Inserisci in una tabella Markdown con le colonne Numero e Riga le righe dall'inizio del materiale fino a quella che contiene "black rectangle at", entrambe incluse. Tralascia le righe vuote.
━━━ Righe
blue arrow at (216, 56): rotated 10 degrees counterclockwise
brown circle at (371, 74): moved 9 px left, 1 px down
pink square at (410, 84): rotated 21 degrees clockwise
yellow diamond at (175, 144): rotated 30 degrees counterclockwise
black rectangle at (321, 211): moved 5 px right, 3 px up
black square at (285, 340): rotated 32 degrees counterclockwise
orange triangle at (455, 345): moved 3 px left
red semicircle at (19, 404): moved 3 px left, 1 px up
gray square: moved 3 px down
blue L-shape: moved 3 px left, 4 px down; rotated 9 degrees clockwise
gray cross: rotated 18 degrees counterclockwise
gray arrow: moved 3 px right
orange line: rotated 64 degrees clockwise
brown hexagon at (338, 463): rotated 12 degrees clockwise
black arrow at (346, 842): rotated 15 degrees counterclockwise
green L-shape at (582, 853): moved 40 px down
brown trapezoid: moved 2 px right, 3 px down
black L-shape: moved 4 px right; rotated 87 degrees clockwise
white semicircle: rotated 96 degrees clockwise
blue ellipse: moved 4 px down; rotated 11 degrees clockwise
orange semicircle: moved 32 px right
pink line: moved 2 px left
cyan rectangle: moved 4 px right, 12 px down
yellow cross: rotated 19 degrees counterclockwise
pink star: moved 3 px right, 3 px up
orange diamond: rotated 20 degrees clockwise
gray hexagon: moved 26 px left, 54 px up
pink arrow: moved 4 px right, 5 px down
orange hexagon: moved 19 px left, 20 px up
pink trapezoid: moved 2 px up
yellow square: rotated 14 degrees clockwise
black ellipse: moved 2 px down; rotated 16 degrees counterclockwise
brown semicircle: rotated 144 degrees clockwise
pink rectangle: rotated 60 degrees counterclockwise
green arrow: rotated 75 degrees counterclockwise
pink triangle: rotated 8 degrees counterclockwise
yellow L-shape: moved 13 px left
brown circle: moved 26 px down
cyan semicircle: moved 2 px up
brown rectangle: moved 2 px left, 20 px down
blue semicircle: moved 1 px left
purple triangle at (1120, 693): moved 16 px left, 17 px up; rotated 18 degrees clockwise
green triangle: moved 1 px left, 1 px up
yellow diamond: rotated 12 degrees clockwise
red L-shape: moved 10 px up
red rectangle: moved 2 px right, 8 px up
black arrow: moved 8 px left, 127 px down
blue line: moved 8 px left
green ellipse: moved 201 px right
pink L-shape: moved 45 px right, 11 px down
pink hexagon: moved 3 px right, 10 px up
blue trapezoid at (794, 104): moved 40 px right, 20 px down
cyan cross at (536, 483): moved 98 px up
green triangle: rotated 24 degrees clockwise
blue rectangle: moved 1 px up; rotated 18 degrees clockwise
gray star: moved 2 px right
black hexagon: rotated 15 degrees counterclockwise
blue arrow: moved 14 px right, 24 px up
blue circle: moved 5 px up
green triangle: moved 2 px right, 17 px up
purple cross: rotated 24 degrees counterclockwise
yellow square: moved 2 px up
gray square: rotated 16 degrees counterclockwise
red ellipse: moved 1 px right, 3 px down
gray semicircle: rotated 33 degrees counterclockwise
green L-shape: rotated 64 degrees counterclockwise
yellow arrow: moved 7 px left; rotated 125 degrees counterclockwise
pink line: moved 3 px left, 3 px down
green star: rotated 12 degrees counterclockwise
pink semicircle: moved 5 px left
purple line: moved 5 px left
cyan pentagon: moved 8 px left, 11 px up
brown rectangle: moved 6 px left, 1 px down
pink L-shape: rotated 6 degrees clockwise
━━━━━━
Soluzione
| Numero | Riga |
|---|---|
| 1 | blue arrow at (216, 56): rotated 10 degrees counterclockwise |
| 2 | brown circle at (371, 74): moved 9 px left, 1 px down |
| 3 | pink square at (410, 84): rotated 21 degrees clockwise |
| 4 | yellow diamond at (175, 144): rotated 30 degrees counterclockwise |
| 5 | black rectangle at (321, 211): moved 5 px right, 3 px up |